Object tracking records

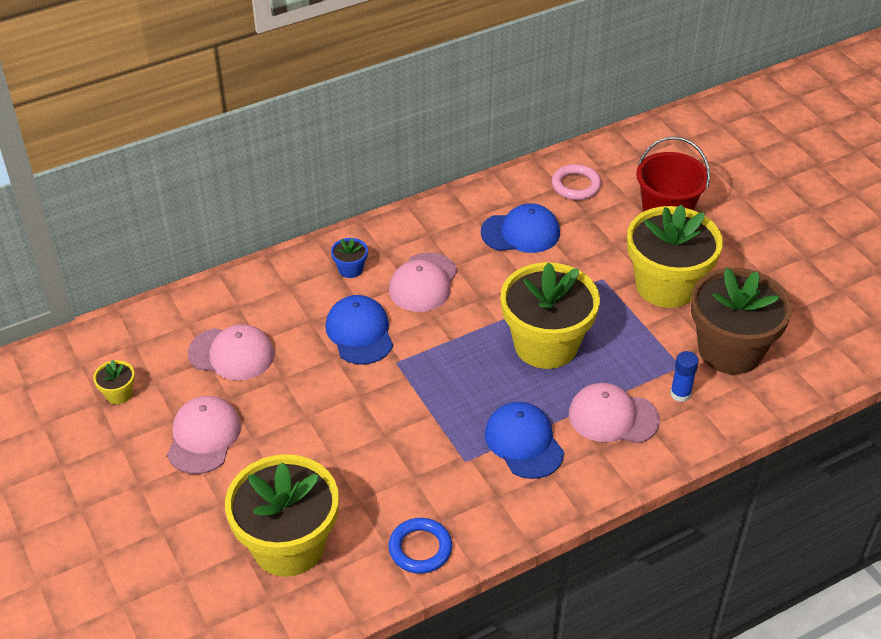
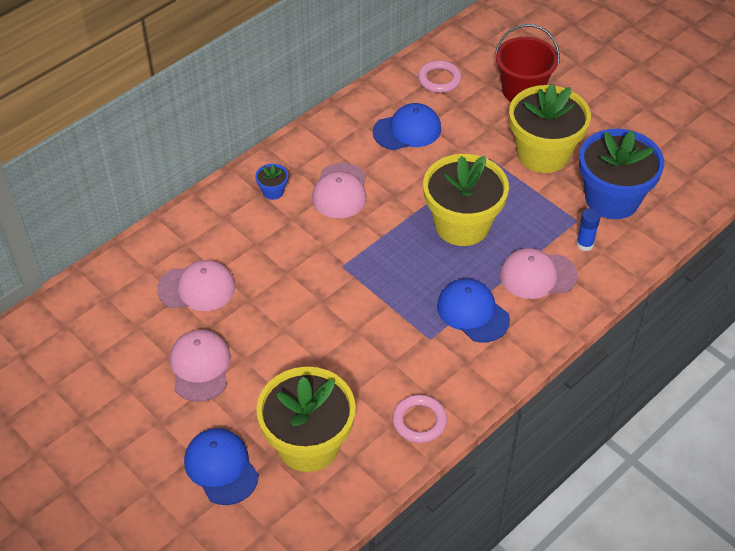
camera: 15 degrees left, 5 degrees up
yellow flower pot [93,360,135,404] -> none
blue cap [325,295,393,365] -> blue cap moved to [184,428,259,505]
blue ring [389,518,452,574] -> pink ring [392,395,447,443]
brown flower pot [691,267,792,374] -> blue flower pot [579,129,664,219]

**What this task involves:** If a line in the entries above has the word "blue", copy it.

**Exercise solution:**
blue cap [325,295,393,365] -> blue cap moved to [184,428,259,505]
blue ring [389,518,452,574] -> pink ring [392,395,447,443]
brown flower pot [691,267,792,374] -> blue flower pot [579,129,664,219]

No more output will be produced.